[Difference listings]
++++++++++++++++++++
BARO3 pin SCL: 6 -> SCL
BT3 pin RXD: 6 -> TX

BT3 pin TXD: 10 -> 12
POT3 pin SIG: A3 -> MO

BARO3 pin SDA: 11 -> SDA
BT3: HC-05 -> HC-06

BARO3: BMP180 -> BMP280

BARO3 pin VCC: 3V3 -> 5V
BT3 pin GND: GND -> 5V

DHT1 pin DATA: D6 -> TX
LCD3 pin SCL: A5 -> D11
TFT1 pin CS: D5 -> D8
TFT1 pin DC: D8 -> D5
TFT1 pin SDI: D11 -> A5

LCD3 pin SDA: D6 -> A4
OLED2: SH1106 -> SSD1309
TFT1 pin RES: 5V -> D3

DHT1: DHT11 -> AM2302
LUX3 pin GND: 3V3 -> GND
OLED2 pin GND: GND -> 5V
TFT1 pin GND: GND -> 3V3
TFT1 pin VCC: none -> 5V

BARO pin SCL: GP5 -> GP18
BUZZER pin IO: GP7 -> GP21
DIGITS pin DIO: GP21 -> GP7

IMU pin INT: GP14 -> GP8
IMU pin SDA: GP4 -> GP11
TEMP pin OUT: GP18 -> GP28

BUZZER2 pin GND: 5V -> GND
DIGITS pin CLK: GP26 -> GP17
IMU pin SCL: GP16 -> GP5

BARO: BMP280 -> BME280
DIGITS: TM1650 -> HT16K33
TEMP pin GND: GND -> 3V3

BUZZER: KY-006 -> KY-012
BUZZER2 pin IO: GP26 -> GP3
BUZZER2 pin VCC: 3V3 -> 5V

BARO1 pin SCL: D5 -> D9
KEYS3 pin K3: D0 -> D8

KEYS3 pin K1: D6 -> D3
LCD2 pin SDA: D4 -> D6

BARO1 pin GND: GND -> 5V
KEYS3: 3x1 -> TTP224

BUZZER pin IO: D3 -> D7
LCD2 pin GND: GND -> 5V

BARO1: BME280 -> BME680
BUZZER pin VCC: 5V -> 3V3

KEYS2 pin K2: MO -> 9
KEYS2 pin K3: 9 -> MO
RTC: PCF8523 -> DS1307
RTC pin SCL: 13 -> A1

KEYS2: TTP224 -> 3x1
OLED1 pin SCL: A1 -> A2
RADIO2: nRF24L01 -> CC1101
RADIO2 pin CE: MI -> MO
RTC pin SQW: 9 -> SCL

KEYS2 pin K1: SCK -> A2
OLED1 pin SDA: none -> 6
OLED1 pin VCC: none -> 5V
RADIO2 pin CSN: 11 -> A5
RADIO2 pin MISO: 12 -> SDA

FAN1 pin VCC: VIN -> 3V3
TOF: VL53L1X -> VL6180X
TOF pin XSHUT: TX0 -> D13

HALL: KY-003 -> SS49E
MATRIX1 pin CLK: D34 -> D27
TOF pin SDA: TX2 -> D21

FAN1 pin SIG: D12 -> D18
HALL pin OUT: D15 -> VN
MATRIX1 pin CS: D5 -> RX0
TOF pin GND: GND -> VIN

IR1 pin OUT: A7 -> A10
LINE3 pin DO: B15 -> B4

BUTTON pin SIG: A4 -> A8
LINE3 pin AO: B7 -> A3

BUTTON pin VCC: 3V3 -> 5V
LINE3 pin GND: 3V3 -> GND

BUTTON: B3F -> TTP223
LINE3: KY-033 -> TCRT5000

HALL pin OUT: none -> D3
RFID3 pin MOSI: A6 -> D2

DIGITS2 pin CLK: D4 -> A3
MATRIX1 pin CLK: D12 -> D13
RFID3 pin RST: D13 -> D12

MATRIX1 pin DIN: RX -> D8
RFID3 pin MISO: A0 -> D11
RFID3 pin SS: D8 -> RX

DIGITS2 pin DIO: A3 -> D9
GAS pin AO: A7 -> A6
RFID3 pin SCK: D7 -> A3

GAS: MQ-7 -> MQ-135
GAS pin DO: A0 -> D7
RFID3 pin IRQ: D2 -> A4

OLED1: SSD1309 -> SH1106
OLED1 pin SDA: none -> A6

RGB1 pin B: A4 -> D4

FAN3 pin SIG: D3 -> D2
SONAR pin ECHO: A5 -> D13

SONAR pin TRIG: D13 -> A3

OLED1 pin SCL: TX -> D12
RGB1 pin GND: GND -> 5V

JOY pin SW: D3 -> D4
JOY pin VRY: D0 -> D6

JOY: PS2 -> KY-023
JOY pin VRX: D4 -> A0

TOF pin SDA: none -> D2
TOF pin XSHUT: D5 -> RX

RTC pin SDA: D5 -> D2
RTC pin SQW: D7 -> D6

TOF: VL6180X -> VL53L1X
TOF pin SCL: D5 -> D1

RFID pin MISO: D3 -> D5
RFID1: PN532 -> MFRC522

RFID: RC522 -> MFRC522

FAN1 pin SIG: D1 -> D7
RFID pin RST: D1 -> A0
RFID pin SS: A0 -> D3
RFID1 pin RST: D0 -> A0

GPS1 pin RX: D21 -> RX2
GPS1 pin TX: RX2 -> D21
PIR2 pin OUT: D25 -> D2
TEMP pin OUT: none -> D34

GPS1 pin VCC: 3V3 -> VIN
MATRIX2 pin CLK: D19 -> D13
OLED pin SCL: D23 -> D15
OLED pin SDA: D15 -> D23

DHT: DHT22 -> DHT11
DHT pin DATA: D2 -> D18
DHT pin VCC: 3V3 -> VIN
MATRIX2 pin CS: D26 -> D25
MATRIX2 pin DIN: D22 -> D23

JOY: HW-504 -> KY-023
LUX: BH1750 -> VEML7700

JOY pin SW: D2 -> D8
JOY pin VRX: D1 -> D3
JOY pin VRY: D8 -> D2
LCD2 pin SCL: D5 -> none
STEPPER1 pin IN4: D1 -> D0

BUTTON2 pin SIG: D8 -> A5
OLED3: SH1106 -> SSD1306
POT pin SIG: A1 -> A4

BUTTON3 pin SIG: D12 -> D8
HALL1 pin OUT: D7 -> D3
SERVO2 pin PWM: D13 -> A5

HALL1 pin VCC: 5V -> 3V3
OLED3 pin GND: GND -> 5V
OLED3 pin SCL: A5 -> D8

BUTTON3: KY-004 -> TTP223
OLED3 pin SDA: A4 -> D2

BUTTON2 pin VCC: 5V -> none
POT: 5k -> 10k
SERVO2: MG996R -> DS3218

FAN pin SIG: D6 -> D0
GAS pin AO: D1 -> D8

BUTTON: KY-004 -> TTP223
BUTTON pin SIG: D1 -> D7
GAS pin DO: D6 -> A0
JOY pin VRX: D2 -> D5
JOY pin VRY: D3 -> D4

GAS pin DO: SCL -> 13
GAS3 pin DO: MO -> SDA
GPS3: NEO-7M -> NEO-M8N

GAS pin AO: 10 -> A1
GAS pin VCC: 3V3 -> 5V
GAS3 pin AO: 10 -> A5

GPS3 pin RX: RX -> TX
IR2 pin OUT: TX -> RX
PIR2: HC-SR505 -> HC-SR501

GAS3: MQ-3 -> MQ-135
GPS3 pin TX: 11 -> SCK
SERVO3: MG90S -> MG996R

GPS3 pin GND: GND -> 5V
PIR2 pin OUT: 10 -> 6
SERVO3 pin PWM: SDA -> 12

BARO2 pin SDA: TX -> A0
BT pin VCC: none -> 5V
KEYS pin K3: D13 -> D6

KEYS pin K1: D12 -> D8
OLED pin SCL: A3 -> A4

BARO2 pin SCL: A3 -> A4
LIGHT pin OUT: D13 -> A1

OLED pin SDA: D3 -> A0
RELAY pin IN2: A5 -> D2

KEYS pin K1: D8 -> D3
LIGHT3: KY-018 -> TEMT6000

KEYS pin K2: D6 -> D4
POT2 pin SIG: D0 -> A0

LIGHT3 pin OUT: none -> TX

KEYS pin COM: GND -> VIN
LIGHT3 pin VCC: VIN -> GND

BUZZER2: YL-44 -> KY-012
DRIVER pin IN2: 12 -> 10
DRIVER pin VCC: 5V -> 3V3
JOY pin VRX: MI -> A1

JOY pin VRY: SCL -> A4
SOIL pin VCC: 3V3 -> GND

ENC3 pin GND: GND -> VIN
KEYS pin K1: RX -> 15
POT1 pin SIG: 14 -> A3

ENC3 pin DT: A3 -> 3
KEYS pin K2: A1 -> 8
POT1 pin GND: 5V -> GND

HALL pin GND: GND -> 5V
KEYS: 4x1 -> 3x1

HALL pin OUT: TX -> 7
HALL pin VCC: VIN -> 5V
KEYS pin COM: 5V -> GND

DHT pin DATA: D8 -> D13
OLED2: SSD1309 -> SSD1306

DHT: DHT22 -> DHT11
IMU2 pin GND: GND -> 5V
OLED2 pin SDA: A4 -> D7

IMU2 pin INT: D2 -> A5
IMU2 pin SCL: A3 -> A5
++++++++++++++++++++
[Task to carry out] In the entries above, find the line holding "GAS pin AO: D1 -> D8" and the line holding "GAS pin VCC: 3V3 -> 5V", then retype exactly those two lines and every line between them, and nothing else.

[Written solution]
GAS pin AO: D1 -> D8

BUTTON: KY-004 -> TTP223
BUTTON pin SIG: D1 -> D7
GAS pin DO: D6 -> A0
JOY pin VRX: D2 -> D5
JOY pin VRY: D3 -> D4

GAS pin DO: SCL -> 13
GAS3 pin DO: MO -> SDA
GPS3: NEO-7M -> NEO-M8N

GAS pin AO: 10 -> A1
GAS pin VCC: 3V3 -> 5V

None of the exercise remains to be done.